=== Assignment ===
Each line from the one containing "white dice [380,254,464,352]" to the end of the entries is to be repeated exactly, and no other line.

Stored items from a collection:
------------------------------------------------------------------------
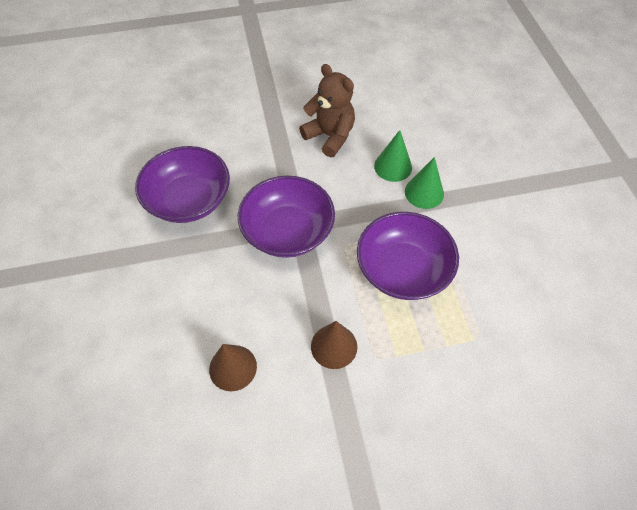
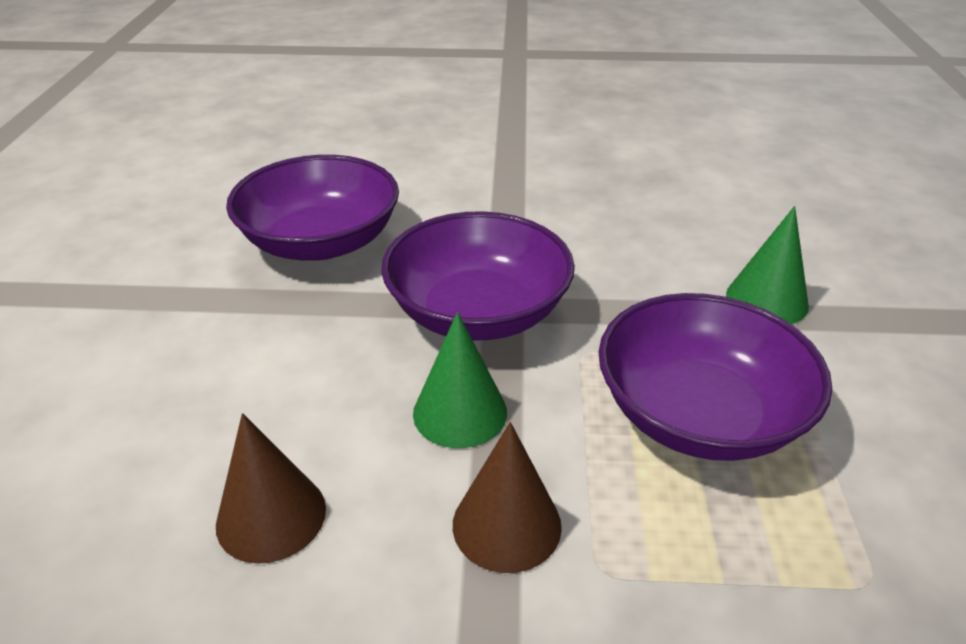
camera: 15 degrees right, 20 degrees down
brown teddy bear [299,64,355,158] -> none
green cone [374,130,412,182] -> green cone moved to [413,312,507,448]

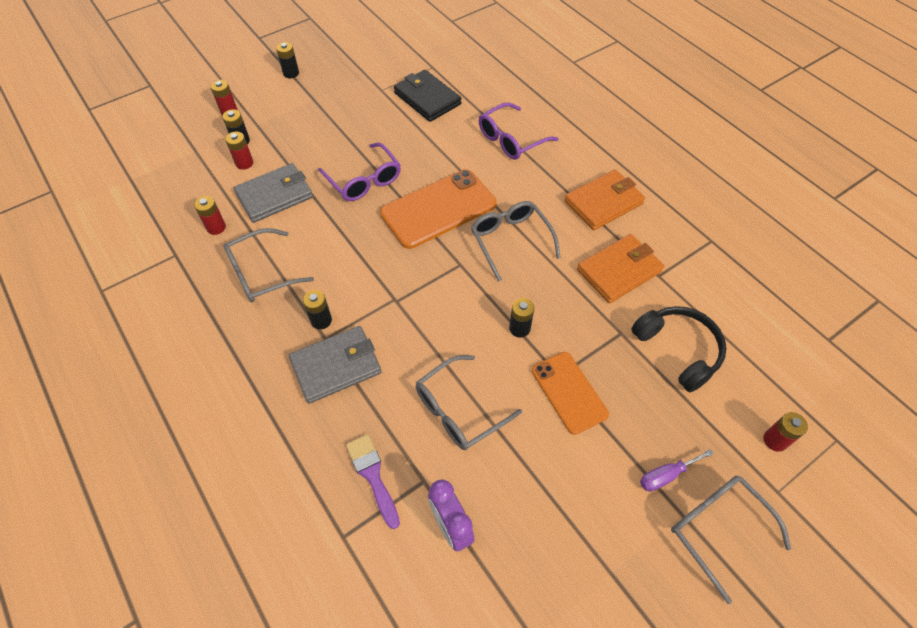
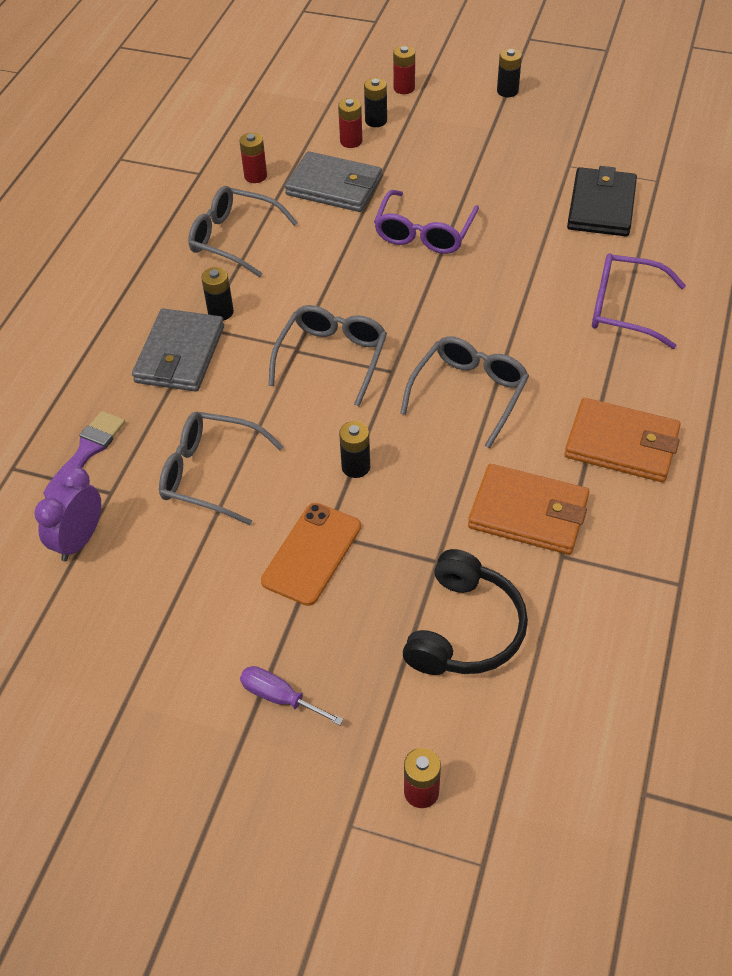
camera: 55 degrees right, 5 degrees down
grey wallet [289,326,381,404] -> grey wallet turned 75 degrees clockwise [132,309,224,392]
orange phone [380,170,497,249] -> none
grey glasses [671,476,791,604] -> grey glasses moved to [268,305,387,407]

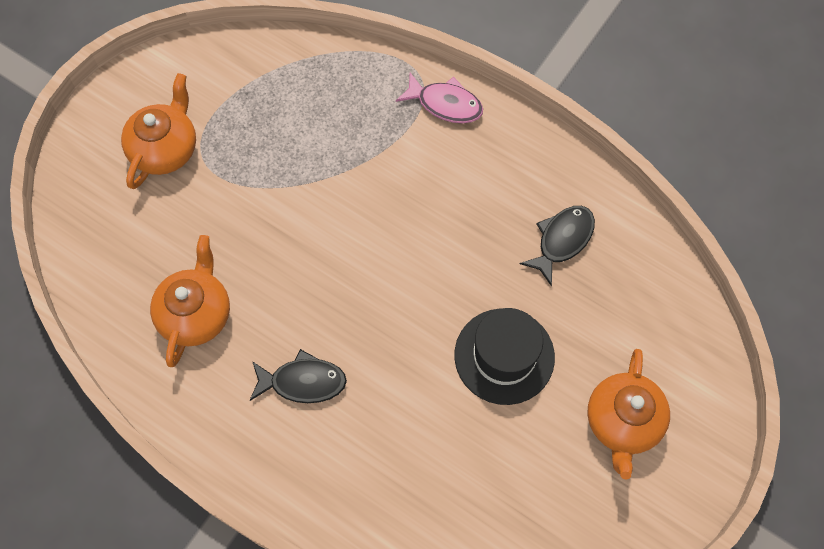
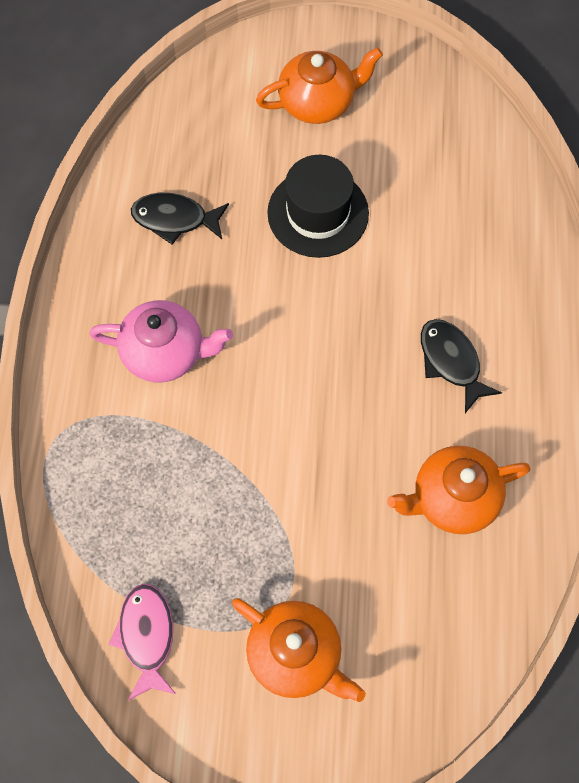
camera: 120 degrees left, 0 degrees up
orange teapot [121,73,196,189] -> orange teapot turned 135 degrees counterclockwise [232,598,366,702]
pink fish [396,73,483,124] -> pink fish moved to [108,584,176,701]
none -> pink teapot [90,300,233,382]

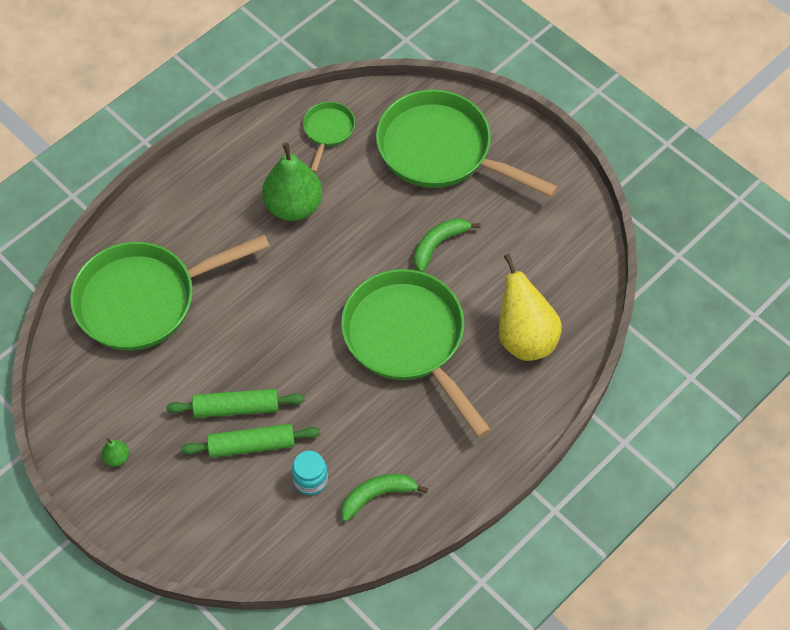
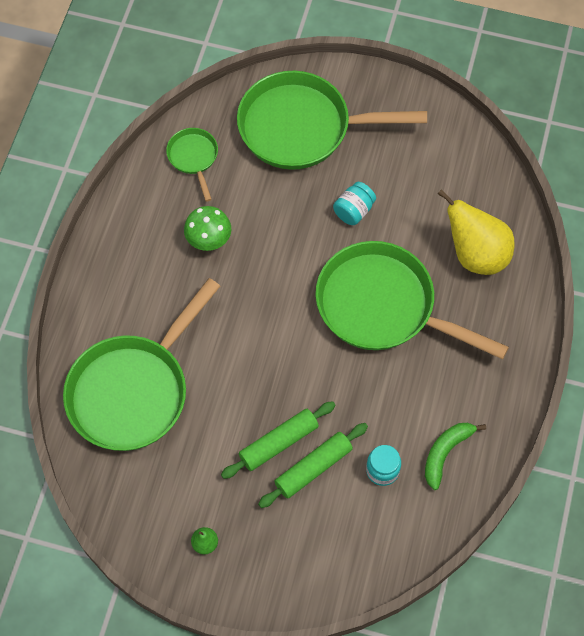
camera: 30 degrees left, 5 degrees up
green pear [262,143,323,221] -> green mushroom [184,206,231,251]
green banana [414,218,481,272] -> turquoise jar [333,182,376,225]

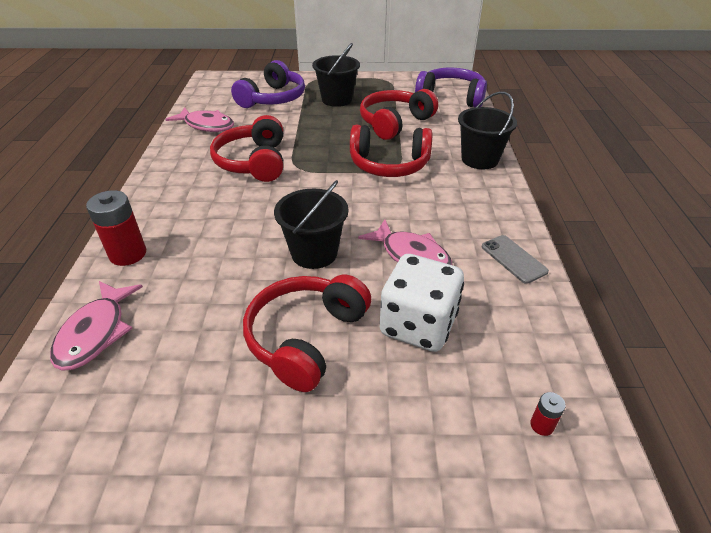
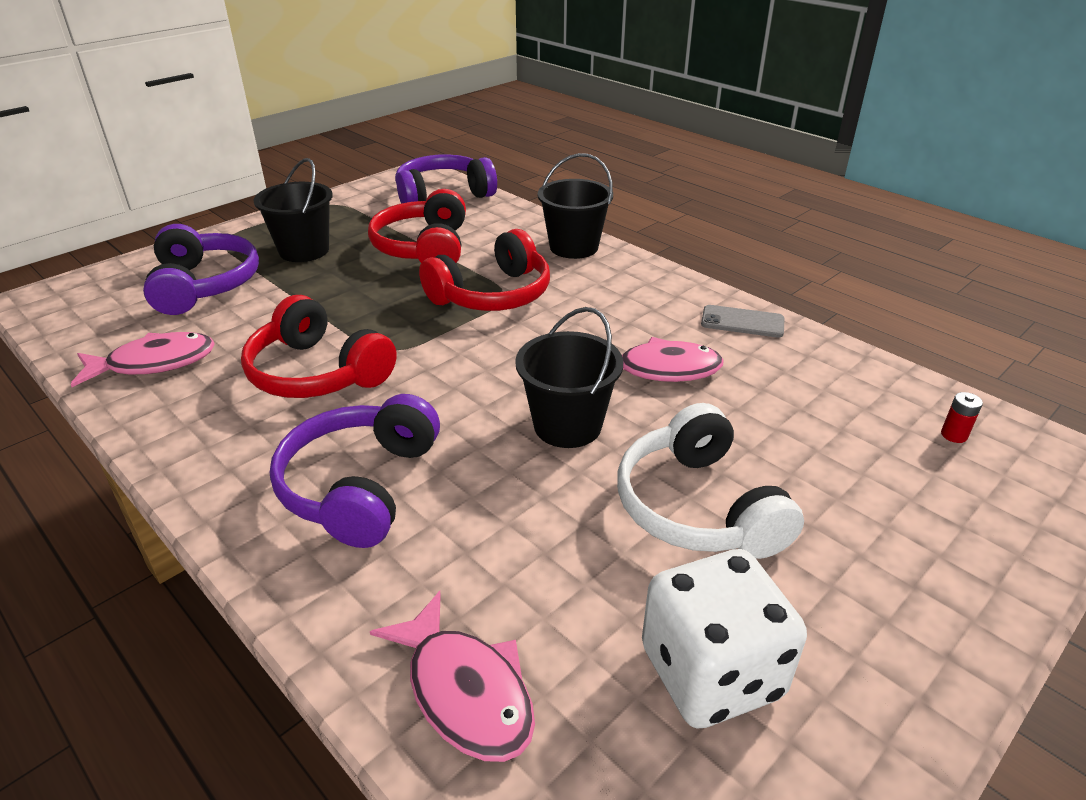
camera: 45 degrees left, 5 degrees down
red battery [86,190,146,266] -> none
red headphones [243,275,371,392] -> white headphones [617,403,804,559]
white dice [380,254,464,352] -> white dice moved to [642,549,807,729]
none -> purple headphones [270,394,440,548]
------------------------------------------------------------------------
=== Finished exercise ===
white dice [380,254,464,352] -> white dice moved to [642,549,807,729]
none -> purple headphones [270,394,440,548]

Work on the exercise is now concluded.